Change listing data:
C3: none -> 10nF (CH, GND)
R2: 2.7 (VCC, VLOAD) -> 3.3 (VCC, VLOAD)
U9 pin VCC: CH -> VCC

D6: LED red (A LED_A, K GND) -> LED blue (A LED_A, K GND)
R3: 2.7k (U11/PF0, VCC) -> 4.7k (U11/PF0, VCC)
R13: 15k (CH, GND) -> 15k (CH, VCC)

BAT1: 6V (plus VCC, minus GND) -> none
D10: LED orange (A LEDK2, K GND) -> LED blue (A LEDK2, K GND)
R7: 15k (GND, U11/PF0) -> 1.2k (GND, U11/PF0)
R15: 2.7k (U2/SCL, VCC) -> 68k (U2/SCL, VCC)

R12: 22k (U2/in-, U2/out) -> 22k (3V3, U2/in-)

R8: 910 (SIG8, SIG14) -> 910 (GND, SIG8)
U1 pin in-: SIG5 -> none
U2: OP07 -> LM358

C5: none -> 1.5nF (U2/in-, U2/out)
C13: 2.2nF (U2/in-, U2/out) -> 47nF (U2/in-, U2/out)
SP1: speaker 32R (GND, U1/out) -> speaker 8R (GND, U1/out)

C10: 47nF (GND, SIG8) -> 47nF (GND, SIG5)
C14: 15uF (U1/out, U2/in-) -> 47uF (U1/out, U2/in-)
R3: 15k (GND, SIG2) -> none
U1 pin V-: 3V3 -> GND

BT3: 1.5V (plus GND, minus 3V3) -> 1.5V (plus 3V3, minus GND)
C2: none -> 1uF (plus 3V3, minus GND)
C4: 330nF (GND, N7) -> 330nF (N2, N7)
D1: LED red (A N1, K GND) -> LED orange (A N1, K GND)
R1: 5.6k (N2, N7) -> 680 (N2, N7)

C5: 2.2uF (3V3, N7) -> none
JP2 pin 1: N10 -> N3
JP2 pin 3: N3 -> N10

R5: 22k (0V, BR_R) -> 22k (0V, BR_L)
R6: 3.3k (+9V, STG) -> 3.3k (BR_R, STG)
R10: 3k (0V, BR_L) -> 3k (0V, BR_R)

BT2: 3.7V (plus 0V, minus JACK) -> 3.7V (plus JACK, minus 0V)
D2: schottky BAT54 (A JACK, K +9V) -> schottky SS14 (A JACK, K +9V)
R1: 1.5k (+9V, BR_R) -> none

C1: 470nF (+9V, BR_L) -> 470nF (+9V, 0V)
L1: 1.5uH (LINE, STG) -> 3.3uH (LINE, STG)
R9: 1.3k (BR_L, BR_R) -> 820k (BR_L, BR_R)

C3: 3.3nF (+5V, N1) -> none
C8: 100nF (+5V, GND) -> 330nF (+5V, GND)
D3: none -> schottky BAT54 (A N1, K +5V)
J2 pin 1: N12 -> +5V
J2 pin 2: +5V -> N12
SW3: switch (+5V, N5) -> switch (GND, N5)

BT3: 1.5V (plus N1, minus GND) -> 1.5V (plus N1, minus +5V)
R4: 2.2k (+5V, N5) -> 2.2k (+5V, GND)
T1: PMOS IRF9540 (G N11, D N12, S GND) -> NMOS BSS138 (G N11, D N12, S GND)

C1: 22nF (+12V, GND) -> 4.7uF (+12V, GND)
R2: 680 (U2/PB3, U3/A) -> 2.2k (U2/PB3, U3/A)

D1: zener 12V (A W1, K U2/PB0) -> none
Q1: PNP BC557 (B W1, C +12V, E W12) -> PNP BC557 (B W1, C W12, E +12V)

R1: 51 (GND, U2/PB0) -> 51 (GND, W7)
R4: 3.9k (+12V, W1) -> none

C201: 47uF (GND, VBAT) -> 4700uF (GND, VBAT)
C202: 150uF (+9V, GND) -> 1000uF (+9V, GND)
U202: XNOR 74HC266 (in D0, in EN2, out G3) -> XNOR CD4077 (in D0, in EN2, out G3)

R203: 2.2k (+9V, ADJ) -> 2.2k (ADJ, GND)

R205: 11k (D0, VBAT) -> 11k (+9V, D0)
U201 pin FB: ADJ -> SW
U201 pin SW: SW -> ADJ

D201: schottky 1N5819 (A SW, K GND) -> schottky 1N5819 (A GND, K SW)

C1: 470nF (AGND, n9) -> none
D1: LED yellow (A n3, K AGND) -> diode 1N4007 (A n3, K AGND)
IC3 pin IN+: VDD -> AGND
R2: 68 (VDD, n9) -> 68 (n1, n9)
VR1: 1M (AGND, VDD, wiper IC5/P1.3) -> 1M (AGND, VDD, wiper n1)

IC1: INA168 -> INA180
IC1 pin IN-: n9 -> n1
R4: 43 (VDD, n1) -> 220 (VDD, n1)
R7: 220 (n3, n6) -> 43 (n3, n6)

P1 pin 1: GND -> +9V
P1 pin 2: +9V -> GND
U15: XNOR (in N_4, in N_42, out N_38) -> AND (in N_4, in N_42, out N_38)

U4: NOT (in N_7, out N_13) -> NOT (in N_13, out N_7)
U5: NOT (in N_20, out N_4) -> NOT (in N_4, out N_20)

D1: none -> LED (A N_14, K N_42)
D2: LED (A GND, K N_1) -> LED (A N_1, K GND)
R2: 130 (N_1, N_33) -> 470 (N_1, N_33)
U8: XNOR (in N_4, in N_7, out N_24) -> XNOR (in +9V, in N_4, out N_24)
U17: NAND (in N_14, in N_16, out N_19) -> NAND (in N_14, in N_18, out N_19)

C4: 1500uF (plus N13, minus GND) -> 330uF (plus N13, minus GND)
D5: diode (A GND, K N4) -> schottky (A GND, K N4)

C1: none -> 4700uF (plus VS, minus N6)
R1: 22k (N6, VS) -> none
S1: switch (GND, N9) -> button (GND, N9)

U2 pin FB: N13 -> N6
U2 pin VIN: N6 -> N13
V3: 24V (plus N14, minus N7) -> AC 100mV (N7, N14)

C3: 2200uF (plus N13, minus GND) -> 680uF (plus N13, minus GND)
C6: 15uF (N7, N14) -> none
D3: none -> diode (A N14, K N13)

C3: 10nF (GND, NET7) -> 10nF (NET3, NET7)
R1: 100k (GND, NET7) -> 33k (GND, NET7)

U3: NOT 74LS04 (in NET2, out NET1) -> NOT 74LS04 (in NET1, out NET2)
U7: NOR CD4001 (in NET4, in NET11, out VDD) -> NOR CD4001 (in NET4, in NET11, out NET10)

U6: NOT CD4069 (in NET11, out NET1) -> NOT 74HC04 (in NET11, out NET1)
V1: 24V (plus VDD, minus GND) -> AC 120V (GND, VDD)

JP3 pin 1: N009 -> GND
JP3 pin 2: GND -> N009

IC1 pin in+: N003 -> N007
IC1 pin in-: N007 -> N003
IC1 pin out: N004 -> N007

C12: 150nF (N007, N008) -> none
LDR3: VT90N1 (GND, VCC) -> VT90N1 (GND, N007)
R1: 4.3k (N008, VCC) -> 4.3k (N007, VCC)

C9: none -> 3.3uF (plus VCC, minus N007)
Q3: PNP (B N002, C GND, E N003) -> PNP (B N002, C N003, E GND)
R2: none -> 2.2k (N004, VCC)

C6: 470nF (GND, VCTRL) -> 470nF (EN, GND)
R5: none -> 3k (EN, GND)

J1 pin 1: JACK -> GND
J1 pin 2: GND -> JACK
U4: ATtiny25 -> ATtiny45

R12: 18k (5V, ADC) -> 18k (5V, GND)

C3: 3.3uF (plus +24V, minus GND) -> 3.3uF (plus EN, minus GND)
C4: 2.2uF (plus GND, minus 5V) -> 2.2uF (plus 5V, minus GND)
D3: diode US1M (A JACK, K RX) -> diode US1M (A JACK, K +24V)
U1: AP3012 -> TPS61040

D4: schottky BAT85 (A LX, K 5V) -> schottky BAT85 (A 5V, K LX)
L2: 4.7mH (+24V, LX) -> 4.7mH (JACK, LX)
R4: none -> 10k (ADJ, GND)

## Problem to solve
Tell me how many lines of the records include the word "XNOR", replying with the number alone.

## Task output
3